━━━━━ EXERCISE MATERIALS

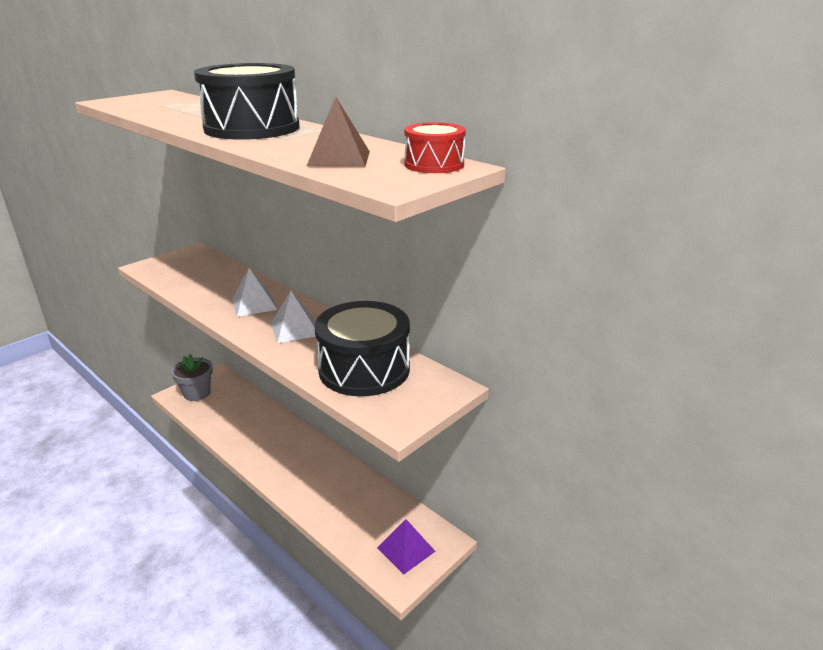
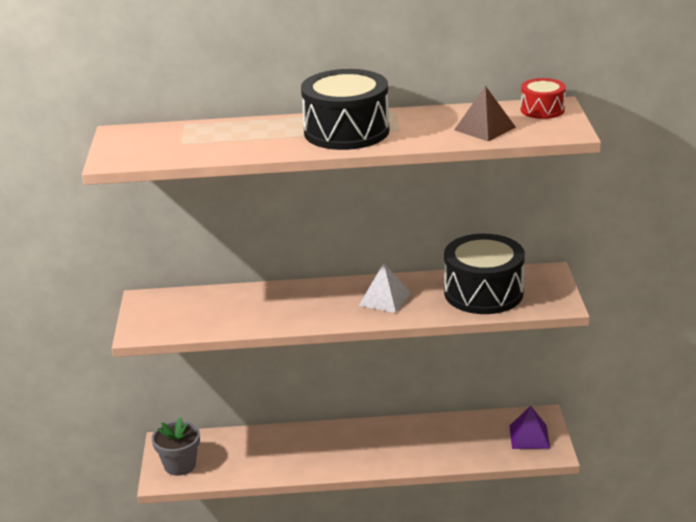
camera: 45 degrees left, 0 degrees up
(254, 304) = (313, 302): white pyramid -> none

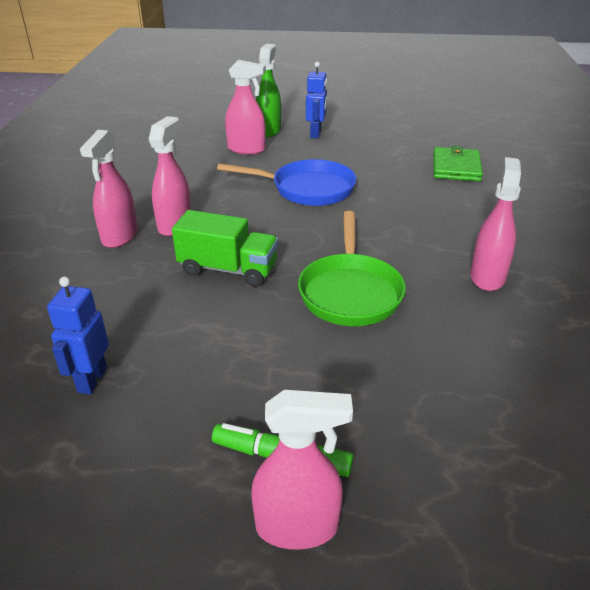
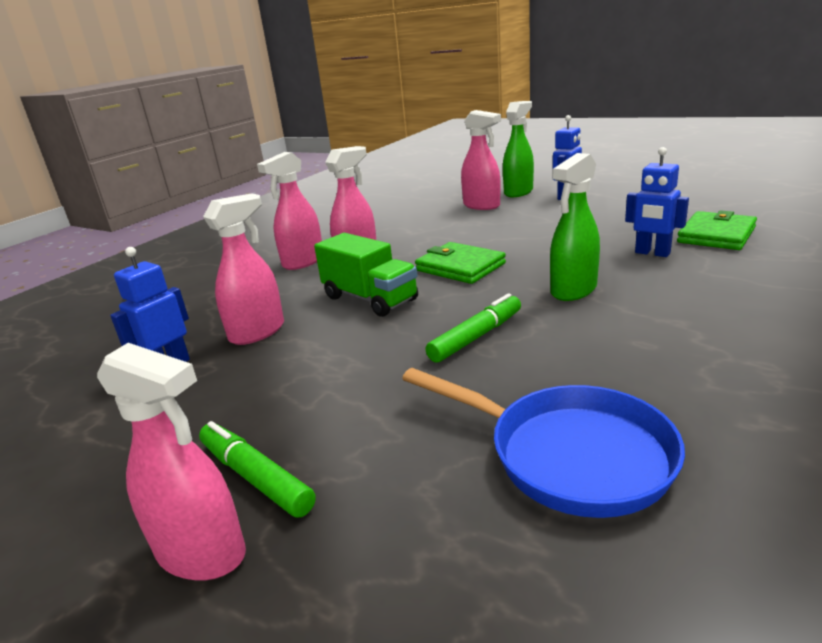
camera: 30 degrees right, 10 degrees down
(282, 223) = (460, 267): none -> green wallet
(307, 189) = (514, 241): blue pan -> blue pan (569, 455)
(350, 292) = (476, 336): green pan -> green marker
(391, 235) = (573, 290): none -> green spray bottle
(423, 190) = (652, 253): none -> blue robot
(487, 277) = (667, 348): pink spray bottle -> pink spray bottle (257, 332)

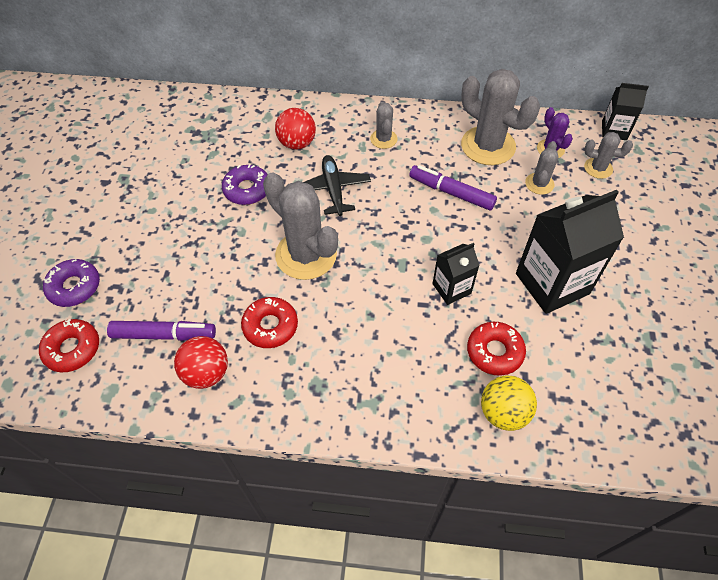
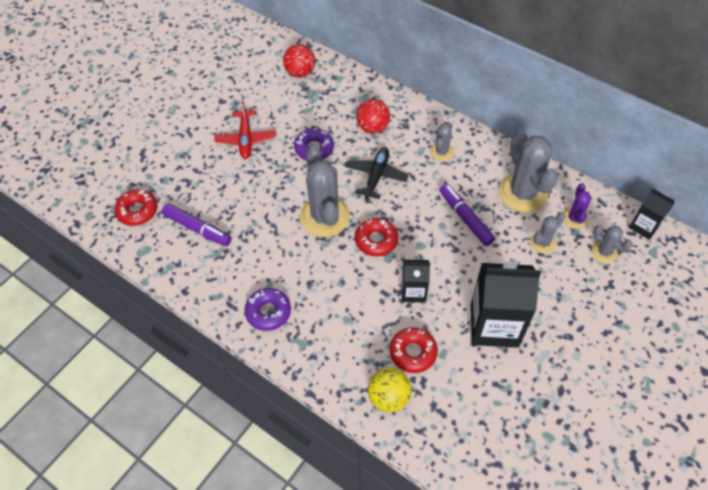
camera: 30 degrees right, 0 degrees up
(74, 287) = (161, 169): purple donut -> purple donut (268, 312)
(161, 211) = (246, 139): none -> red plane
(206, 373) = (209, 268): red ball -> red ball (300, 72)
(270, 326) = (268, 256): red donut -> red donut (376, 240)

━━━━━━━━━━

Filter the entries above and keep only the lines with the word "camera".

*YOUR RESPONSE:*
camera: 45 degrees left, 0 degrees up
camera: 30 degrees right, 10 degrees down
camera: 30 degrees right, 0 degrees up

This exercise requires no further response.